■ **WHAT TO PRODUCE**
Below are the records; pull every line that includes "orange".

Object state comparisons
◆ ◆ ◆ ◆

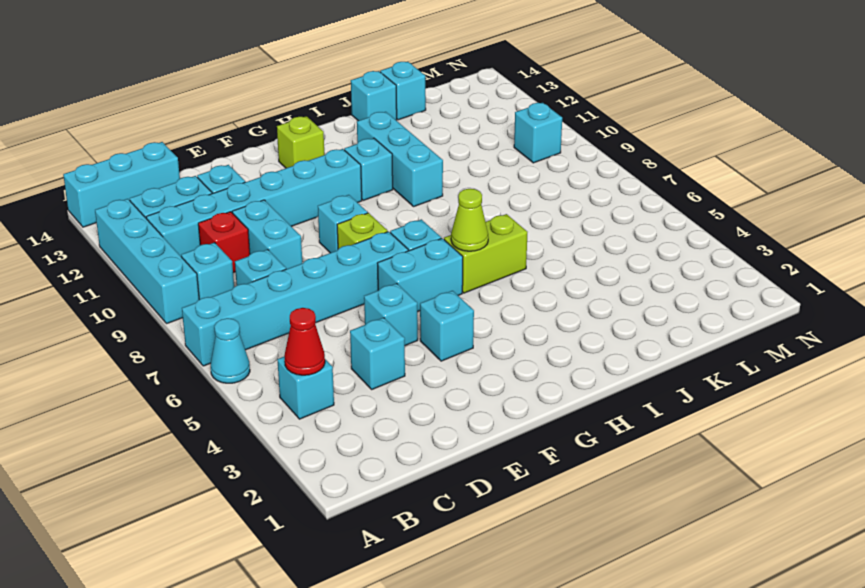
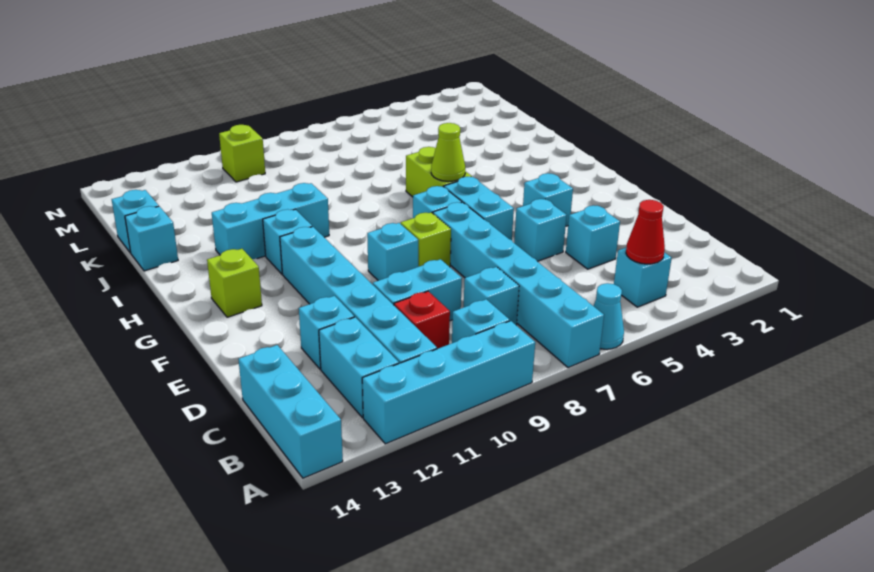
cyan brick M10 level 1 -> lime brick M10 level 1

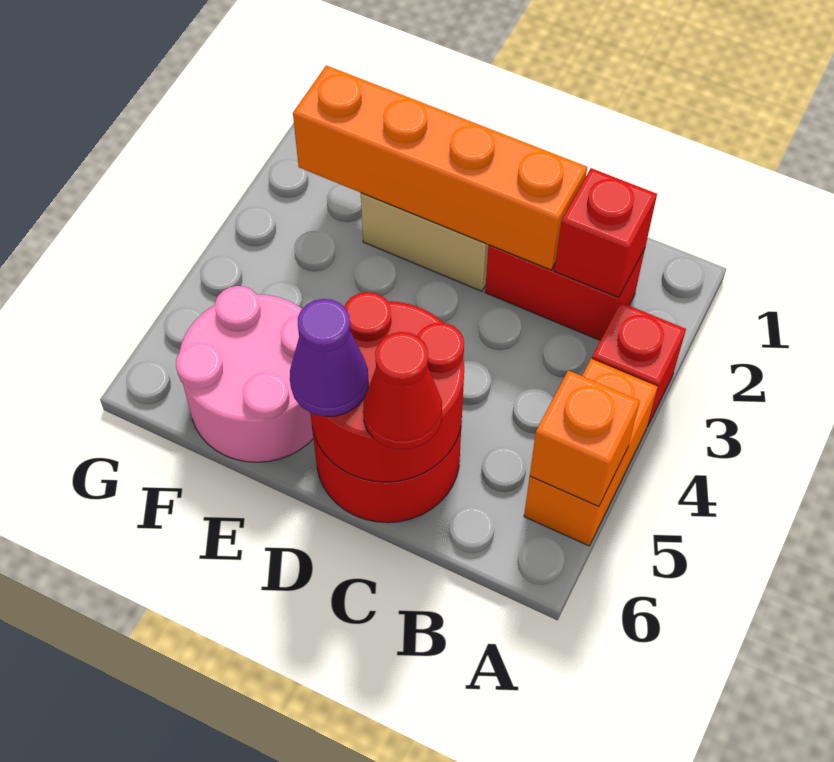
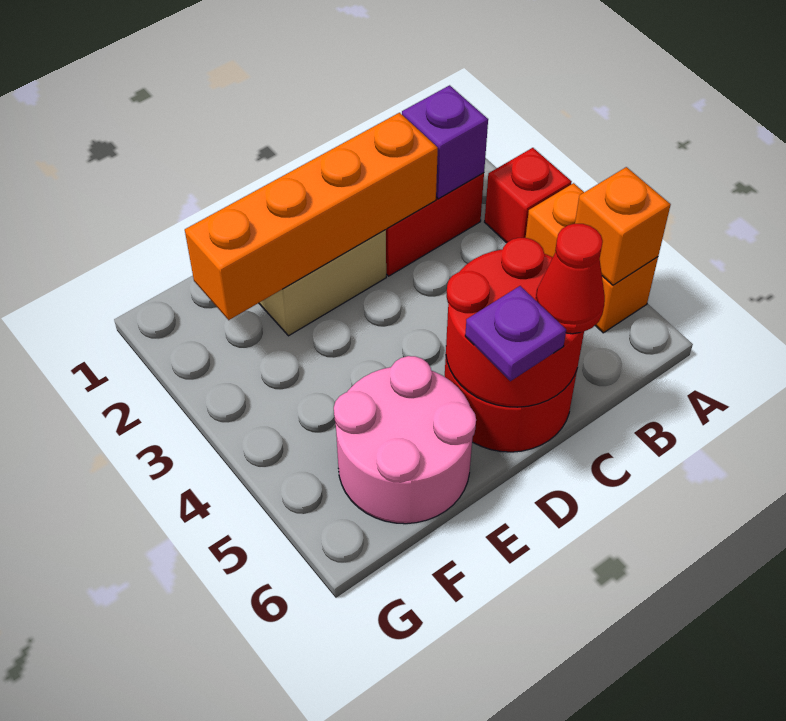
red brick B2 level 2 -> purple brick B2 level 2
purple cone D6 level 3 -> purple plate D6 level 3

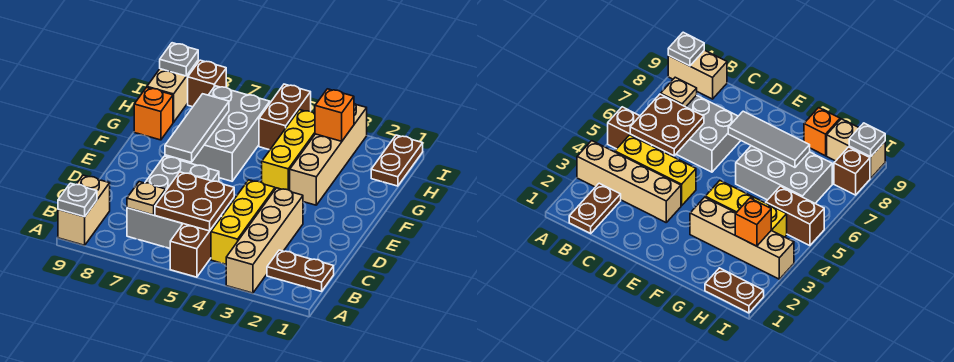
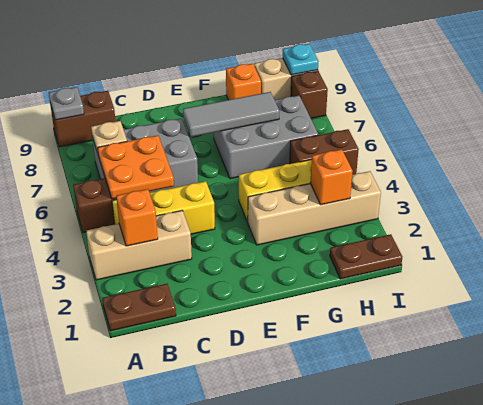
tan brick A3:D3 level 1 -> tan brick A3:C3 level 1
tan brick A9:B9 level 1 -> brown brick A9:B9 level 1
brown plate B1:B2 level 1 -> brown plate A1:B1 level 1
none -> orange brick B3 level 2
brown plate B5:C6 level 2 -> orange plate B5:C6 level 2
grey plate I9 level 2 -> cyan plate I9 level 2

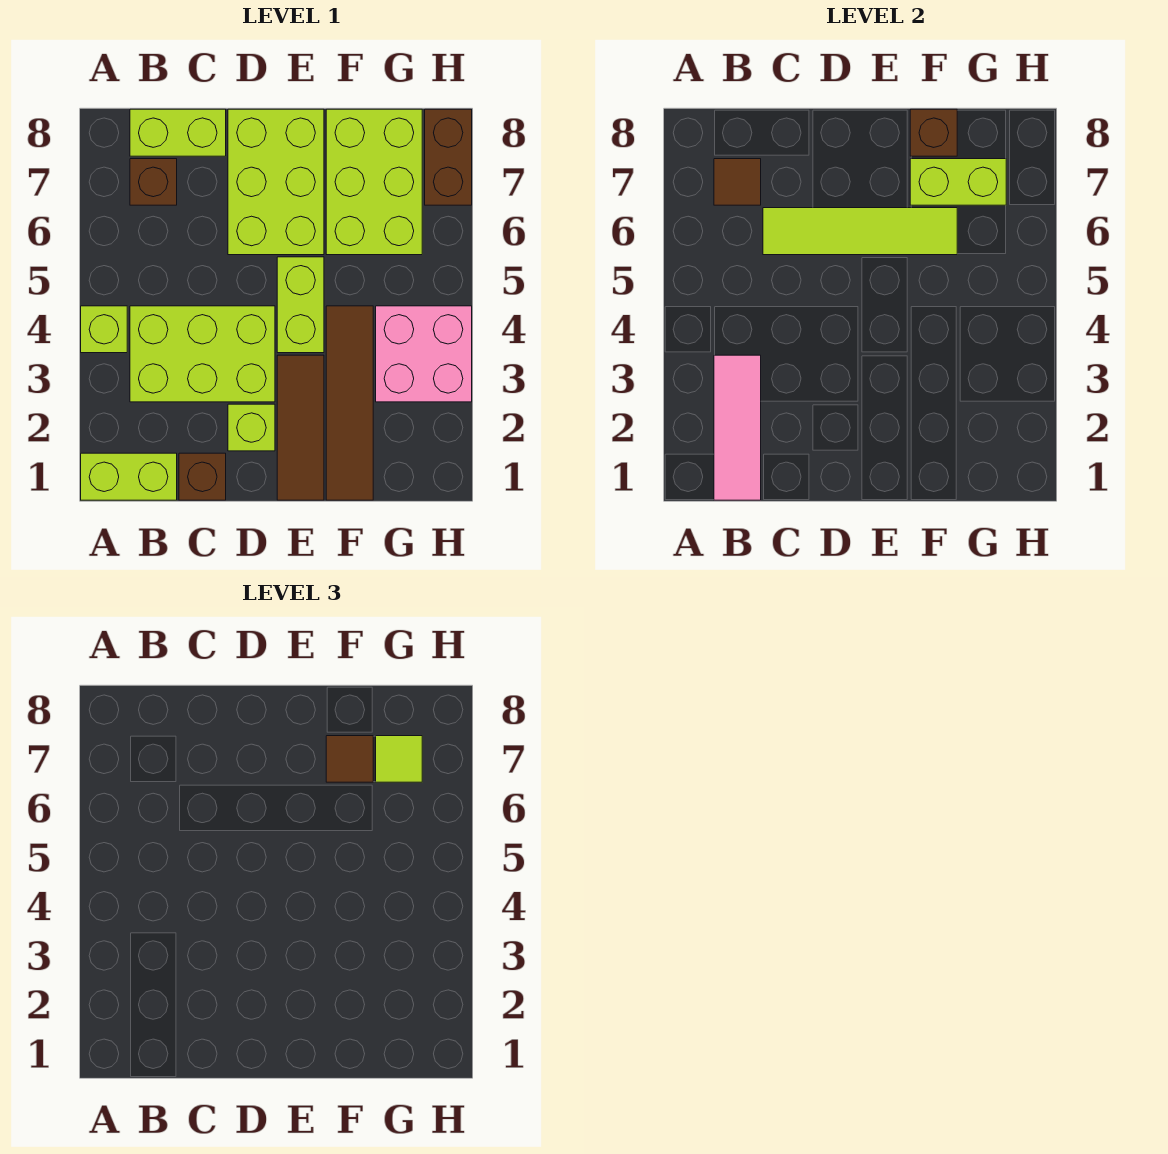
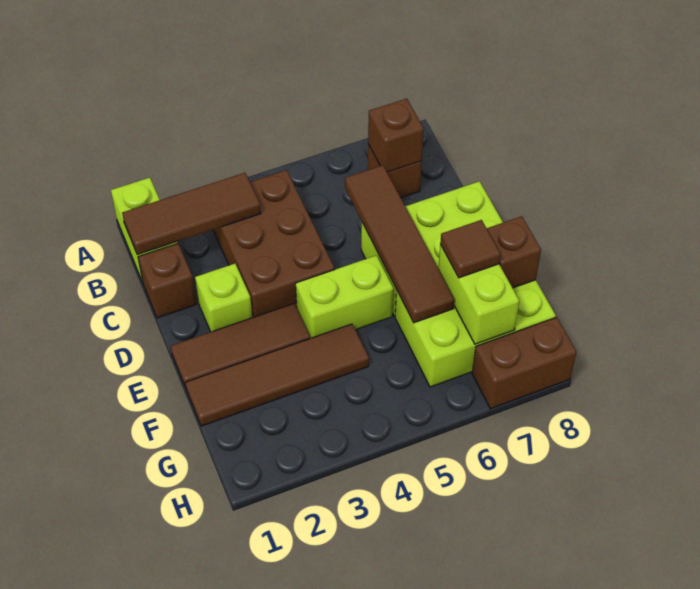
lime brick A4 level 1 -> none
pink tile B1:B3 level 2 -> brown tile B1:B3 level 2
lime brick B3:D4 level 1 -> brown brick B3:D4 level 1
brown tile B7 level 2 -> brown brick B7 level 2
lime brick B8:C8 level 1 -> none
lime tile C6:F6 level 2 -> brown tile C6:F6 level 2
pink brick G3:H4 level 1 -> none
lime tile G7 level 3 -> none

◆ ◆ ◆ ◆

■ **EXERCISE SOLUTION**
none -> orange brick B3 level 2
brown plate B5:C6 level 2 -> orange plate B5:C6 level 2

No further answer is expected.